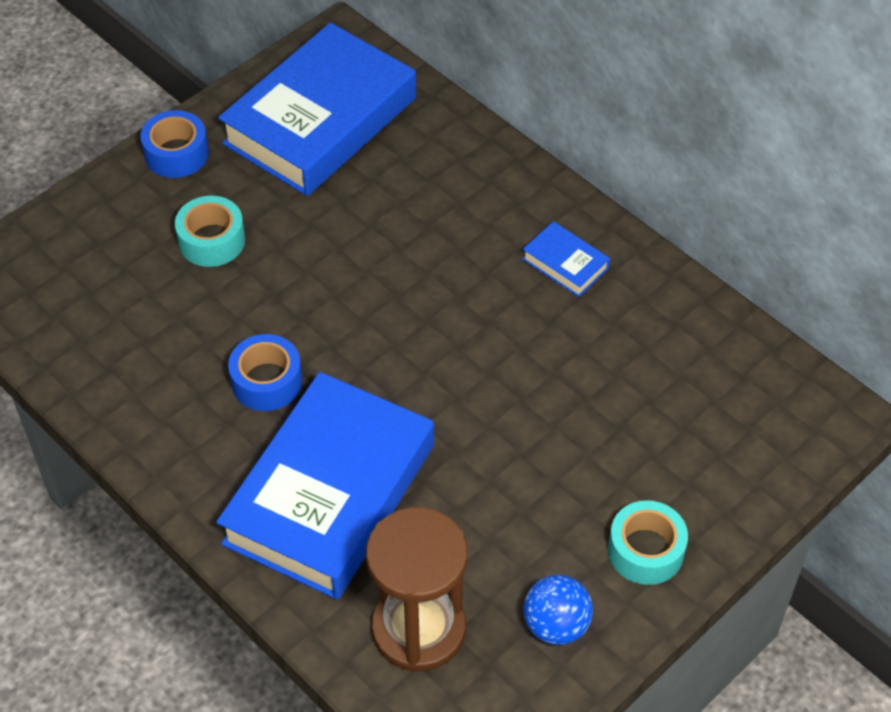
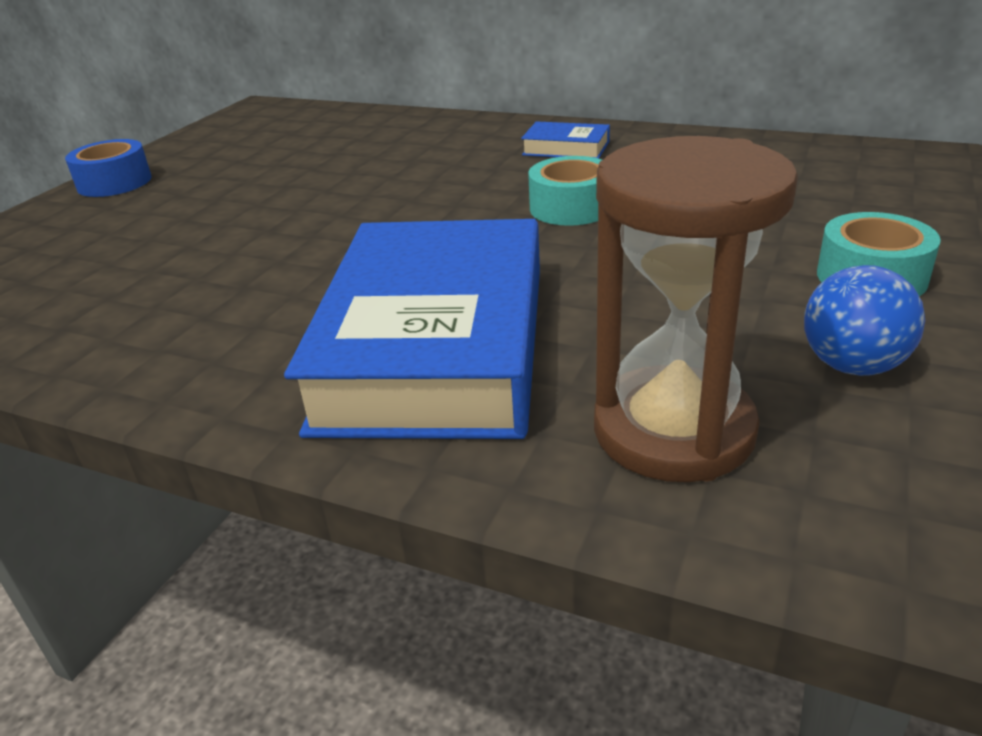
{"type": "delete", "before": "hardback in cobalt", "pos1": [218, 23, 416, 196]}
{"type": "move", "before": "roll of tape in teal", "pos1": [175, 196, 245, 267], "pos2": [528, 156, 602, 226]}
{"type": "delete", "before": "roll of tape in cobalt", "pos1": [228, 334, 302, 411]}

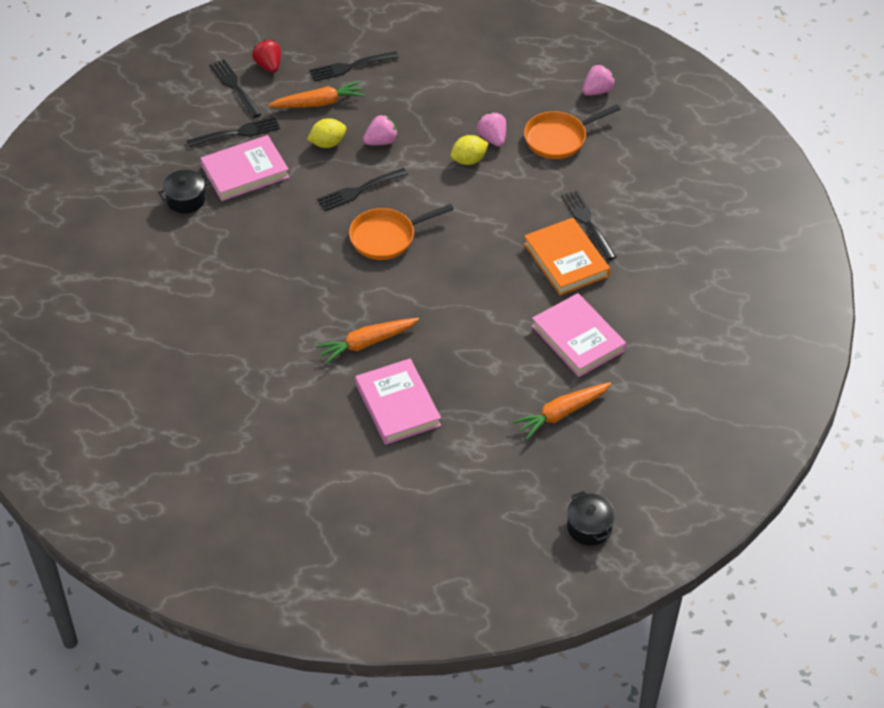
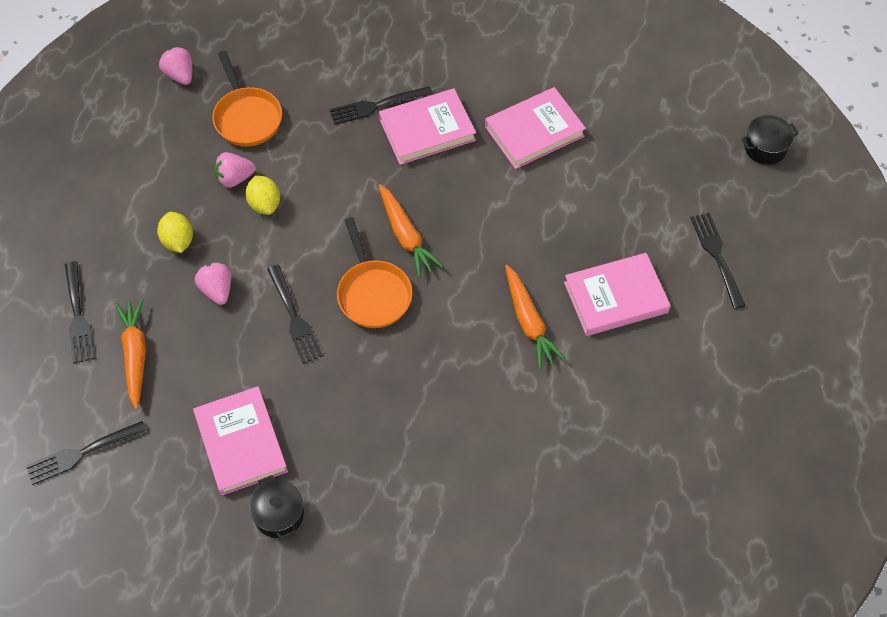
{"type": "delete", "before": "berry in crimson", "pos1": [252, 40, 281, 73]}
{"type": "move", "before": "dinner fork in ebony", "pos1": [186, 117, 280, 147], "pos2": [690, 212, 745, 309]}
{"type": "move", "before": "citrus fruit in golden", "pos1": [307, 118, 347, 148], "pos2": [157, 212, 193, 253]}
{"type": "recolor", "before": "hardback in orange-coloured", "after": "hardback in rosy", "pos1": [524, 218, 610, 295], "pos2": [379, 88, 476, 165]}
{"type": "move", "before": "carrot in orange-coloured", "pos1": [512, 382, 611, 440], "pos2": [379, 184, 443, 278]}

Problem:
In how many lines of the data does the word "delete" appear? Respond with the number and nothing more.

Answer to this exercise:
3